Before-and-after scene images

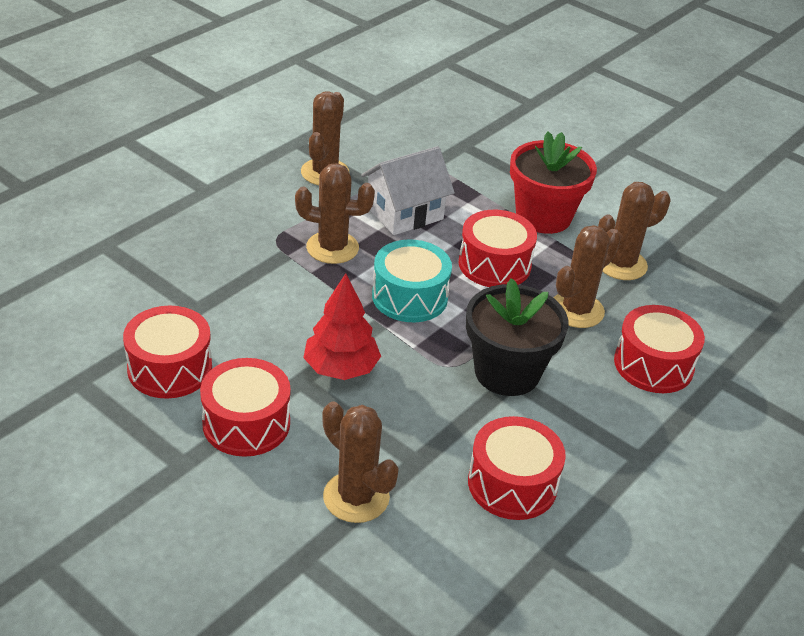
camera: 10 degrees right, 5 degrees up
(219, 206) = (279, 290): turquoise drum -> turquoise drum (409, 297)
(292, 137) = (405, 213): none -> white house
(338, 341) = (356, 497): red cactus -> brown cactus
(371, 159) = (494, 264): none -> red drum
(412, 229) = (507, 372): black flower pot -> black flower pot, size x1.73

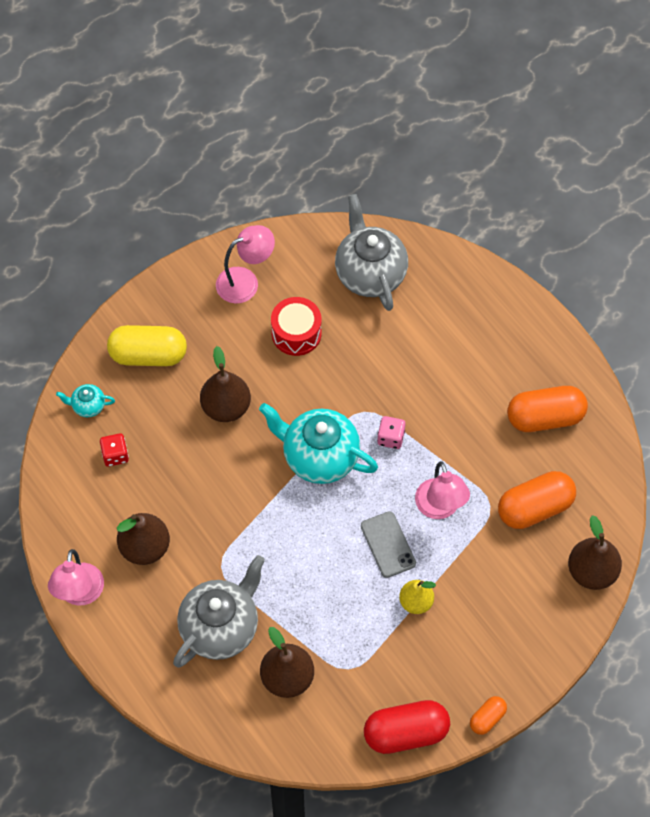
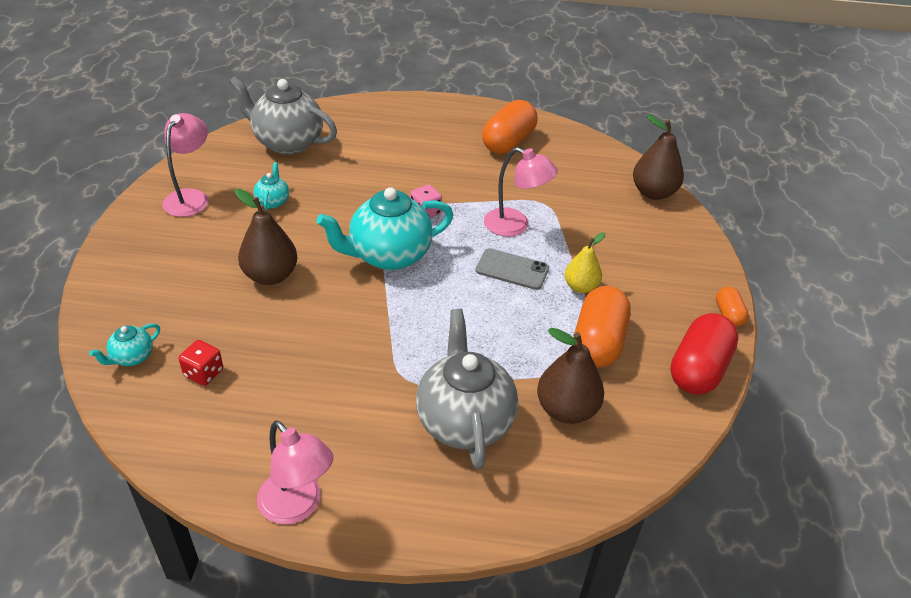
camera: 50 degrees left, 20 degrees down
(145, 547) = (318, 418): brown pear -> none
(148, 355) = (154, 287): yellow capsule -> none
(296, 333) = (273, 201): red drum -> turquoise teapot
(535, 508) = (572, 186): orange capsule -> orange capsule (598, 342)

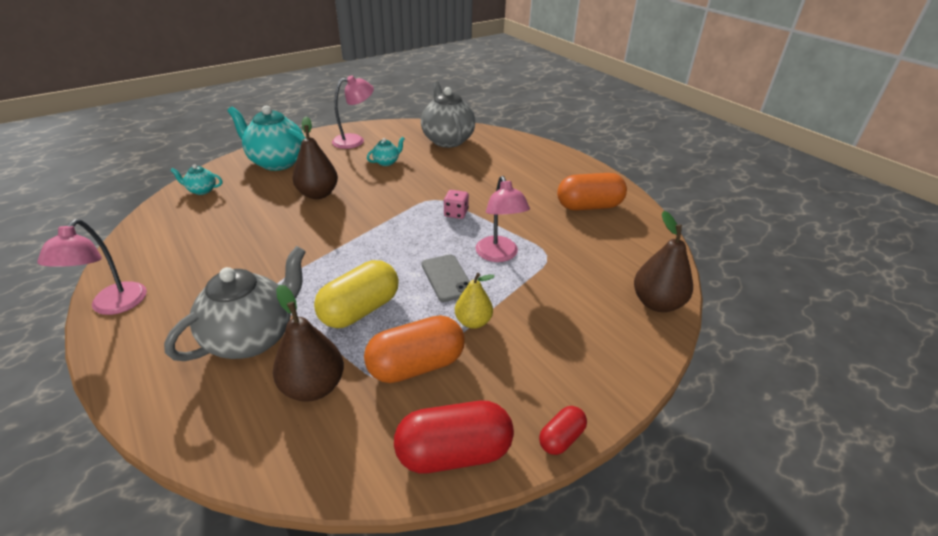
camera: 50 degrees right, 5 degrees down
(204, 373) = (209, 216): red dice -> none
(388, 256) = (390, 222): turquoise teapot -> turquoise teapot (277, 162)
(498, 339) = (360, 310): none -> yellow capsule
(728, 315) = (561, 438): orange capsule -> red capsule

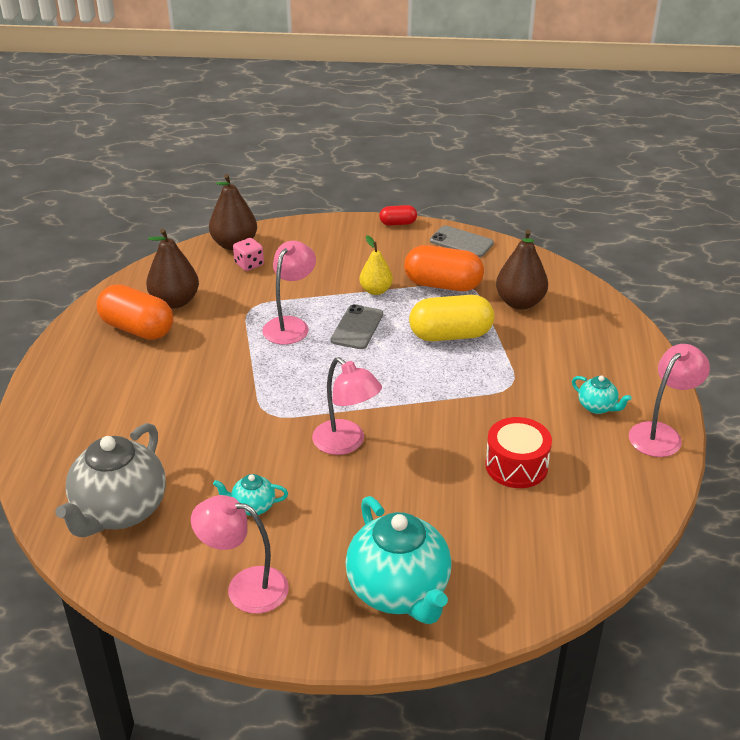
camera: 140 degrees left, 0 degrees up
(201, 190) = (534, 576): turquoise teapot -> turquoise teapot (597, 407)
(238, 235) = (516, 466): none -> red drum
(252, 337) = (547, 352): grey teapot -> none
(318, 194) = (389, 489): brown pear -> brown pear (175, 301)
(367, 203) = (346, 443): none -> pink lamp
(454, 453) = (461, 242): red capsule -> grey phone
(456, 213) = (270, 384): pink dice -> pink dice (249, 264)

DIRECTIONS:
Repeat verbatim the range of lines that opens at the line containing "(371, 159) = (494, 264): none -> red drum" and closes at the last line of the entries, excluding all pictures.

TASK RESULT:
(371, 159) = (494, 264): none -> red drum
(412, 229) = (507, 372): black flower pot -> black flower pot, size x1.73

camera: 50 degrees left, 20 degrees down
(145, 547) = (318, 418): brown pear -> none
(148, 355) = (154, 287): yellow capsule -> none
(296, 333) = (273, 201): red drum -> turquoise teapot
(535, 508) = (572, 186): orange capsule -> orange capsule (598, 342)

camera: 50 degrees right, 5 degrees down
(204, 373) = (209, 216): red dice -> none
(388, 256) = (390, 222): turquoise teapot -> turquoise teapot (277, 162)
(498, 339) = (360, 310): none -> yellow capsule
(728, 315) = (561, 438): orange capsule -> red capsule

camera: 140 degrees left, 0 degrees up
(201, 190) = (534, 576): turquoise teapot -> turquoise teapot (597, 407)
(238, 235) = (516, 466): none -> red drum
(252, 337) = (547, 352): grey teapot -> none
(318, 194) = (389, 489): brown pear -> brown pear (175, 301)
(367, 203) = (346, 443): none -> pink lamp
(454, 453) = (461, 242): red capsule -> grey phone
(456, 213) = (270, 384): pink dice -> pink dice (249, 264)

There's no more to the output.